→ Supplied material
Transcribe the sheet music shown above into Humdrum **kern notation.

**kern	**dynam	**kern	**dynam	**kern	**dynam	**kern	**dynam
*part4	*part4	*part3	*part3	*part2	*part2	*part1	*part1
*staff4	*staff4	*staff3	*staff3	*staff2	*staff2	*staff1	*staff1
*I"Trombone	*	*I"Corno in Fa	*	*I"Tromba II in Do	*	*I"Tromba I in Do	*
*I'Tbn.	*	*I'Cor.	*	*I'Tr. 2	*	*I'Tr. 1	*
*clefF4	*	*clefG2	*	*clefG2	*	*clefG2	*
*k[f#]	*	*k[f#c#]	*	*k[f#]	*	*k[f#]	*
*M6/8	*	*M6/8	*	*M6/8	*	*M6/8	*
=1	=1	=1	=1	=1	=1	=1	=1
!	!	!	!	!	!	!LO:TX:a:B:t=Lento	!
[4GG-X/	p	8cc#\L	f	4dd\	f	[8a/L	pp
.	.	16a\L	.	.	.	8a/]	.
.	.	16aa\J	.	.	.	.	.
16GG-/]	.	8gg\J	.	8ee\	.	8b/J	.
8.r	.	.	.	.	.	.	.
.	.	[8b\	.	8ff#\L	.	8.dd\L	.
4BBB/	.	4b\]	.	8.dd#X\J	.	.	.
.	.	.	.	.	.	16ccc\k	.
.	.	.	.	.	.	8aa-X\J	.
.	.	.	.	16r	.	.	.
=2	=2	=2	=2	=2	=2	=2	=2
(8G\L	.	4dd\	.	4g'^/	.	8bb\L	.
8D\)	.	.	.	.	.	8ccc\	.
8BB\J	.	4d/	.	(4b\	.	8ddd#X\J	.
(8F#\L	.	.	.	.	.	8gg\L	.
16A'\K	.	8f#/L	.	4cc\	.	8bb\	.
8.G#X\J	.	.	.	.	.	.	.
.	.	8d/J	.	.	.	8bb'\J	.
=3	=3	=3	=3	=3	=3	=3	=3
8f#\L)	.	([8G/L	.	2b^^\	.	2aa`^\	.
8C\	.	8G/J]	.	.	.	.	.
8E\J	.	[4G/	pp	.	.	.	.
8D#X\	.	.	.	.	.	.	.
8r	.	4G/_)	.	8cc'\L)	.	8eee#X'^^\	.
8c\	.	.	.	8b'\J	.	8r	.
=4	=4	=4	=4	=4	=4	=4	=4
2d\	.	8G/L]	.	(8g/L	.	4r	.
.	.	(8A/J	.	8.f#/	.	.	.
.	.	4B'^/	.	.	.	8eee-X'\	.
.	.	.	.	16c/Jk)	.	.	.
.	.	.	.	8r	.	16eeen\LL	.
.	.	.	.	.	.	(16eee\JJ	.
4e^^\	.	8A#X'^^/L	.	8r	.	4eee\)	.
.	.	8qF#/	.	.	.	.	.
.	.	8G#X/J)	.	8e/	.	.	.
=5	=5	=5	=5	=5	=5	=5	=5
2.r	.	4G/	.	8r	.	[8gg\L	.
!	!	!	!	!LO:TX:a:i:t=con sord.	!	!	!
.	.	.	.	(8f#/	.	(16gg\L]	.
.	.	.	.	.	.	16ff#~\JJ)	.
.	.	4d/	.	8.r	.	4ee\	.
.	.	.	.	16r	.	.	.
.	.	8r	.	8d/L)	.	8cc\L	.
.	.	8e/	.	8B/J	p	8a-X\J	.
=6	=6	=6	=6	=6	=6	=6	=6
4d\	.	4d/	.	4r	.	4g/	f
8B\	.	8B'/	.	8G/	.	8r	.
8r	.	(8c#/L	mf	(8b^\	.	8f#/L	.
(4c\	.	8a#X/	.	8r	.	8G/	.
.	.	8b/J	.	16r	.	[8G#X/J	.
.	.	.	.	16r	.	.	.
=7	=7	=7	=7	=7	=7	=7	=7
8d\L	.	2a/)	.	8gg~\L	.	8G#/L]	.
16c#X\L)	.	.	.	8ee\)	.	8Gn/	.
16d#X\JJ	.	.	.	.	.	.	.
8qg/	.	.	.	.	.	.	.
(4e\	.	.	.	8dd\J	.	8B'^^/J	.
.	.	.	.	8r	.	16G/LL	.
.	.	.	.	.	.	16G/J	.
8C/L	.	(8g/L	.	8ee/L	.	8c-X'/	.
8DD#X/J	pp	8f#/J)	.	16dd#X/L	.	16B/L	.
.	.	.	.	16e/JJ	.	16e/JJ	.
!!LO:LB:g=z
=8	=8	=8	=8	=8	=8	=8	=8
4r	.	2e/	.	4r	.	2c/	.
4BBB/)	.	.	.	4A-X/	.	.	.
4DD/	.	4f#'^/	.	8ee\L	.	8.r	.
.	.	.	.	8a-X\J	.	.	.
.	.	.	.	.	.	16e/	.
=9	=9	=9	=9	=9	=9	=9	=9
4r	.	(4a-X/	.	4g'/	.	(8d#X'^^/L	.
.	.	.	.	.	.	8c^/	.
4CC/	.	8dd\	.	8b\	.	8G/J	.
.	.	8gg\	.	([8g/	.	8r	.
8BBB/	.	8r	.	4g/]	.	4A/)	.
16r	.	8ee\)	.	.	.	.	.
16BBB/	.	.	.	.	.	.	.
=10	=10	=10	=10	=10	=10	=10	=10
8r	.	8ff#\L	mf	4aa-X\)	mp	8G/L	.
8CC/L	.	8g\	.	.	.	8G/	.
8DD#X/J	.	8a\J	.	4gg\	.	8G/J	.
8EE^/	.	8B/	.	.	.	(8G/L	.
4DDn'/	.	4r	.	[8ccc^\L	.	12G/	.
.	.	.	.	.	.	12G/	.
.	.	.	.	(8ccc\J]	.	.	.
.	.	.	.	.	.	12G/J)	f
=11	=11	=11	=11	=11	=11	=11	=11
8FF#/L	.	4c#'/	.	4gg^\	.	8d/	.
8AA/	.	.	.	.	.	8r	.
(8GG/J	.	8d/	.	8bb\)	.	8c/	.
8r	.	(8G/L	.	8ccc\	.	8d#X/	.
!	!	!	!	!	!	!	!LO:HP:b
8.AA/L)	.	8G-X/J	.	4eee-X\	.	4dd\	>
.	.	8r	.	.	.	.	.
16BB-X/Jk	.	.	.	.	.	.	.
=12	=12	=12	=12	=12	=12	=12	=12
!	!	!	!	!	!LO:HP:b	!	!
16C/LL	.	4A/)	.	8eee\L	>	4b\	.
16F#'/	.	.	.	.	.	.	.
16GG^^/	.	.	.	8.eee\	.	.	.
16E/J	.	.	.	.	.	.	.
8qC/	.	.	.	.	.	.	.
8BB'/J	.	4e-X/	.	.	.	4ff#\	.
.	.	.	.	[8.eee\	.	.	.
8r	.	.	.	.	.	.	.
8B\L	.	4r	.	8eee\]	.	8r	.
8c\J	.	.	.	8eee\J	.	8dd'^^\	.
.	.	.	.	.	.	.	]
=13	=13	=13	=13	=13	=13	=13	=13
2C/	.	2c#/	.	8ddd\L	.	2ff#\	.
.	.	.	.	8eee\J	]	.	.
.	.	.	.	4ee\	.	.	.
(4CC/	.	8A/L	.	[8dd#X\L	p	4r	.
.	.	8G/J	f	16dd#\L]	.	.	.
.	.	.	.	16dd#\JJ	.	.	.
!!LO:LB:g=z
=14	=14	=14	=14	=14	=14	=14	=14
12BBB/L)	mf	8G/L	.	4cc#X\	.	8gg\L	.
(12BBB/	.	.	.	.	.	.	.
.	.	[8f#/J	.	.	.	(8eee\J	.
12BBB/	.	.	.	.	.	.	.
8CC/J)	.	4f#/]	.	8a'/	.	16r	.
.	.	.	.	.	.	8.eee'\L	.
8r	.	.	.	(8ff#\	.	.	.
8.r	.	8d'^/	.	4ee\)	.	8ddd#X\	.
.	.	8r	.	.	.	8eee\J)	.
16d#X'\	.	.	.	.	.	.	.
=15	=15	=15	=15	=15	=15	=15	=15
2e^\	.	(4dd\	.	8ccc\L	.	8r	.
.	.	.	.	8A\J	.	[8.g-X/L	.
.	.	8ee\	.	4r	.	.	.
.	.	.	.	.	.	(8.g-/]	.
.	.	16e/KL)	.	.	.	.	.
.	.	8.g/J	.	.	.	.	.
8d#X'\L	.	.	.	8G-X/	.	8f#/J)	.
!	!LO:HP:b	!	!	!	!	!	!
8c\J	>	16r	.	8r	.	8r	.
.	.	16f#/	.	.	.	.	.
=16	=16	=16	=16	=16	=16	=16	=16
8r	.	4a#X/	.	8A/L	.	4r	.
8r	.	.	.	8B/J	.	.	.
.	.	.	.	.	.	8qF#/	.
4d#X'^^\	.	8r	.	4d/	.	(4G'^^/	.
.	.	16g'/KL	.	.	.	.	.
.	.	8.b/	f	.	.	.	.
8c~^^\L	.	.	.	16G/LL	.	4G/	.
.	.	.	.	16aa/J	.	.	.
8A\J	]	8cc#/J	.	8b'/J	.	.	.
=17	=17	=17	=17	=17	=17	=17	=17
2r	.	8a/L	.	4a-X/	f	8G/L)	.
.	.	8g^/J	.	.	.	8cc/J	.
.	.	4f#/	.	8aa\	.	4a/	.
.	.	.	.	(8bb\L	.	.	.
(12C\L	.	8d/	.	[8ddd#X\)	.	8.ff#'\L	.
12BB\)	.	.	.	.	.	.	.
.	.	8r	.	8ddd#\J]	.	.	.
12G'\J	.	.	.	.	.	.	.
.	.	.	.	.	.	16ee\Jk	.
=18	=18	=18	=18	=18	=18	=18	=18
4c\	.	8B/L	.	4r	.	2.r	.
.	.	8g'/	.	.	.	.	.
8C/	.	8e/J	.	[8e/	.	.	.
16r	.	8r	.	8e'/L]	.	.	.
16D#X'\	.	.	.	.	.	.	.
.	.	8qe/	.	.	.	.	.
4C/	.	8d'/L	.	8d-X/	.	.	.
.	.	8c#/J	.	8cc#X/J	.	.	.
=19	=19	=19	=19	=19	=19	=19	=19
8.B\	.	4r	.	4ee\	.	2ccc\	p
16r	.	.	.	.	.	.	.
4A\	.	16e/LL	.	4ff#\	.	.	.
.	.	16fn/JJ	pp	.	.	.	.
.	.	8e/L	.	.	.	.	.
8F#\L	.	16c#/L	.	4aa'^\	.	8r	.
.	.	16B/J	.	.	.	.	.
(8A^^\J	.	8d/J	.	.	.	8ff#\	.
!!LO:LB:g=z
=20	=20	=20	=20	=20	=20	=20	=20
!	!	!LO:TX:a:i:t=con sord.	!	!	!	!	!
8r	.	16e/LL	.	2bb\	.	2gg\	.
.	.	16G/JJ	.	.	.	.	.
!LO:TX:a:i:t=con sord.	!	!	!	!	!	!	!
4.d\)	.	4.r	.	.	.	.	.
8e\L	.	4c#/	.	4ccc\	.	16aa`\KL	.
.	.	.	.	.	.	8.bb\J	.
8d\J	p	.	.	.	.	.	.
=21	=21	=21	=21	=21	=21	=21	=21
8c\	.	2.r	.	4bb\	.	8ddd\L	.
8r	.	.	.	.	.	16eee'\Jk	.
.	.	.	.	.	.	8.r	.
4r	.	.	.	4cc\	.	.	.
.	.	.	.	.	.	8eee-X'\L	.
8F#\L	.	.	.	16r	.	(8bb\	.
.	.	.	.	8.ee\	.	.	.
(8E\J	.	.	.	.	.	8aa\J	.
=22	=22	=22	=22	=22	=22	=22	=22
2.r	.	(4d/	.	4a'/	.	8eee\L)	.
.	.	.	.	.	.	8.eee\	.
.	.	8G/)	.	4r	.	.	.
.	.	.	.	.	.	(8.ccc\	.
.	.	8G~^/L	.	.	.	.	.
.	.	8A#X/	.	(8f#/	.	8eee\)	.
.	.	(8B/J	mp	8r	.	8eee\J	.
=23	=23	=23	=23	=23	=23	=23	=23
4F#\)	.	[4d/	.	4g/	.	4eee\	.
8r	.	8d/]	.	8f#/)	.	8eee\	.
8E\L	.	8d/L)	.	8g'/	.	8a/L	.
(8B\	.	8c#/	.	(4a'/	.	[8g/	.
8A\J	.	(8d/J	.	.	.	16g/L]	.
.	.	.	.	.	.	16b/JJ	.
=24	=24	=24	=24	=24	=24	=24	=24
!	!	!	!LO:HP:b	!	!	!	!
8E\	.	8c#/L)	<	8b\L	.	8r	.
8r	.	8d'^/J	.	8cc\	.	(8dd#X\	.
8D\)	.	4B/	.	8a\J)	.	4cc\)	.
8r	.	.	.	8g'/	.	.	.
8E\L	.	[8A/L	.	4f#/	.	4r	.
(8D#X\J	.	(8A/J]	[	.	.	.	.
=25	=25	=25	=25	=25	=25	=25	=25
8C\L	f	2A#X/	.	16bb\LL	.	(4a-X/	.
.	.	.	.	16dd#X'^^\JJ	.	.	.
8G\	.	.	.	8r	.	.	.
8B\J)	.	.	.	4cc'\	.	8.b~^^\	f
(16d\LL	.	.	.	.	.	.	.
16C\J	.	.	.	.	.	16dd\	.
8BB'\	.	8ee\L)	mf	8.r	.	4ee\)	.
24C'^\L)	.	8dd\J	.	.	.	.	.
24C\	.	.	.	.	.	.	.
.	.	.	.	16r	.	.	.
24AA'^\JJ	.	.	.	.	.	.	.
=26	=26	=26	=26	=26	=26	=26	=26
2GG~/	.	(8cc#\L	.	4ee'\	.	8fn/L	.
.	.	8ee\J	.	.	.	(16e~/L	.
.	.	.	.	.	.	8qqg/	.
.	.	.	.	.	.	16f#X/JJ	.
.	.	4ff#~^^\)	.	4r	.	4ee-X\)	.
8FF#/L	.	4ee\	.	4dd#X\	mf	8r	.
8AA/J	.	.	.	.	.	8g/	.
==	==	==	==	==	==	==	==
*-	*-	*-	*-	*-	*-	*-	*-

→ The exercise
Copy in full every line of the data above that contains the string "kern".

→ Answer for this exercise
Transcribe the sheet music shown above into Humdrum **kern notation.
**kern	**dynam	**kern	**dynam	**kern	**dynam	**kern	**dynam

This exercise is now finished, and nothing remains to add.